* Your objective *
Print out the complete set of records below, exactly as they read.

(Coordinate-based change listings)
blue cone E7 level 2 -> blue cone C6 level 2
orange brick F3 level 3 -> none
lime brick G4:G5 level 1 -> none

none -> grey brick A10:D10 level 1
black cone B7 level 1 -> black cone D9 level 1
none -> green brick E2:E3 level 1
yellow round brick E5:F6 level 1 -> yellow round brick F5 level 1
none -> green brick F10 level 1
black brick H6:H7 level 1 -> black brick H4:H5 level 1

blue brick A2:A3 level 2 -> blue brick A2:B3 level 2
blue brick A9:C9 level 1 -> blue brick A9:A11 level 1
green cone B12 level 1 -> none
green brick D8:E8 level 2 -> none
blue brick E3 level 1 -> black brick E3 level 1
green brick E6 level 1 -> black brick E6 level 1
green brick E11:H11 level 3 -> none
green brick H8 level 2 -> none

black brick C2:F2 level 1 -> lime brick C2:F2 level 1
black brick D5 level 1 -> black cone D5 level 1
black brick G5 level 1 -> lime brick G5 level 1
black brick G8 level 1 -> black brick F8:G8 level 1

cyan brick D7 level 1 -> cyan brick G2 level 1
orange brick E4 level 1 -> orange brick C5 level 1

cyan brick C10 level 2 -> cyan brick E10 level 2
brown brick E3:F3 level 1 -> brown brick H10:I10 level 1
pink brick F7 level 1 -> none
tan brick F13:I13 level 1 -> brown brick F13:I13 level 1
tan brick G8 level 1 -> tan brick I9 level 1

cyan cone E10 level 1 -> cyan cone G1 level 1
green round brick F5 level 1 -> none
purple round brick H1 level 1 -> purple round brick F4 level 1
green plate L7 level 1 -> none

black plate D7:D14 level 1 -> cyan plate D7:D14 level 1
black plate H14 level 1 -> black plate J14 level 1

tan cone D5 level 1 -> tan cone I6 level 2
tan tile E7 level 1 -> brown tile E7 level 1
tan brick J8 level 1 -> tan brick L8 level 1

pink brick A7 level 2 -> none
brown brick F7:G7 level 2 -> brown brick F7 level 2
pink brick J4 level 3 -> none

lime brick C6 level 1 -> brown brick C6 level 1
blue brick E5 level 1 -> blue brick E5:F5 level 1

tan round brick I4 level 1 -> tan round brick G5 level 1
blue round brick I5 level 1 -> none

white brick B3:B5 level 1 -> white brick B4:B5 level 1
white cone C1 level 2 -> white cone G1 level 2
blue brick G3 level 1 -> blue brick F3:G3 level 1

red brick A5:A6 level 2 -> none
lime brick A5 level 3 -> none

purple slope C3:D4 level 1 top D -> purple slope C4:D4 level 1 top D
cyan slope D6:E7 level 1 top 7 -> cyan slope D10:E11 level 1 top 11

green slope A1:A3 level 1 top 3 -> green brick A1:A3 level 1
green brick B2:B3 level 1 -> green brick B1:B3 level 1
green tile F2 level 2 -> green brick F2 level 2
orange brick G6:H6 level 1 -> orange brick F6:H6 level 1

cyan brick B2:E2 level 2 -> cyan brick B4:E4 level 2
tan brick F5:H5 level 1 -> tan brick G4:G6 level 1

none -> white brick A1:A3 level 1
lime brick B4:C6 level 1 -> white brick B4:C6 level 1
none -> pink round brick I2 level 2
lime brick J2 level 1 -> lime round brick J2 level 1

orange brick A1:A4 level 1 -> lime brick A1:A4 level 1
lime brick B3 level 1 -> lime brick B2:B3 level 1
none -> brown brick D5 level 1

* Written response *
blue cone E7 level 2 -> blue cone C6 level 2
orange brick F3 level 3 -> none
lime brick G4:G5 level 1 -> none

none -> grey brick A10:D10 level 1
black cone B7 level 1 -> black cone D9 level 1
none -> green brick E2:E3 level 1
yellow round brick E5:F6 level 1 -> yellow round brick F5 level 1
none -> green brick F10 level 1
black brick H6:H7 level 1 -> black brick H4:H5 level 1

blue brick A2:A3 level 2 -> blue brick A2:B3 level 2
blue brick A9:C9 level 1 -> blue brick A9:A11 level 1
green cone B12 level 1 -> none
green brick D8:E8 level 2 -> none
blue brick E3 level 1 -> black brick E3 level 1
green brick E6 level 1 -> black brick E6 level 1
green brick E11:H11 level 3 -> none
green brick H8 level 2 -> none

black brick C2:F2 level 1 -> lime brick C2:F2 level 1
black brick D5 level 1 -> black cone D5 level 1
black brick G5 level 1 -> lime brick G5 level 1
black brick G8 level 1 -> black brick F8:G8 level 1

cyan brick D7 level 1 -> cyan brick G2 level 1
orange brick E4 level 1 -> orange brick C5 level 1

cyan brick C10 level 2 -> cyan brick E10 level 2
brown brick E3:F3 level 1 -> brown brick H10:I10 level 1
pink brick F7 level 1 -> none
tan brick F13:I13 level 1 -> brown brick F13:I13 level 1
tan brick G8 level 1 -> tan brick I9 level 1

cyan cone E10 level 1 -> cyan cone G1 level 1
green round brick F5 level 1 -> none
purple round brick H1 level 1 -> purple round brick F4 level 1
green plate L7 level 1 -> none

black plate D7:D14 level 1 -> cyan plate D7:D14 level 1
black plate H14 level 1 -> black plate J14 level 1

tan cone D5 level 1 -> tan cone I6 level 2
tan tile E7 level 1 -> brown tile E7 level 1
tan brick J8 level 1 -> tan brick L8 level 1

pink brick A7 level 2 -> none
brown brick F7:G7 level 2 -> brown brick F7 level 2
pink brick J4 level 3 -> none

lime brick C6 level 1 -> brown brick C6 level 1
blue brick E5 level 1 -> blue brick E5:F5 level 1

tan round brick I4 level 1 -> tan round brick G5 level 1
blue round brick I5 level 1 -> none

white brick B3:B5 level 1 -> white brick B4:B5 level 1
white cone C1 level 2 -> white cone G1 level 2
blue brick G3 level 1 -> blue brick F3:G3 level 1

red brick A5:A6 level 2 -> none
lime brick A5 level 3 -> none

purple slope C3:D4 level 1 top D -> purple slope C4:D4 level 1 top D
cyan slope D6:E7 level 1 top 7 -> cyan slope D10:E11 level 1 top 11

green slope A1:A3 level 1 top 3 -> green brick A1:A3 level 1
green brick B2:B3 level 1 -> green brick B1:B3 level 1
green tile F2 level 2 -> green brick F2 level 2
orange brick G6:H6 level 1 -> orange brick F6:H6 level 1

cyan brick B2:E2 level 2 -> cyan brick B4:E4 level 2
tan brick F5:H5 level 1 -> tan brick G4:G6 level 1

none -> white brick A1:A3 level 1
lime brick B4:C6 level 1 -> white brick B4:C6 level 1
none -> pink round brick I2 level 2
lime brick J2 level 1 -> lime round brick J2 level 1

orange brick A1:A4 level 1 -> lime brick A1:A4 level 1
lime brick B3 level 1 -> lime brick B2:B3 level 1
none -> brown brick D5 level 1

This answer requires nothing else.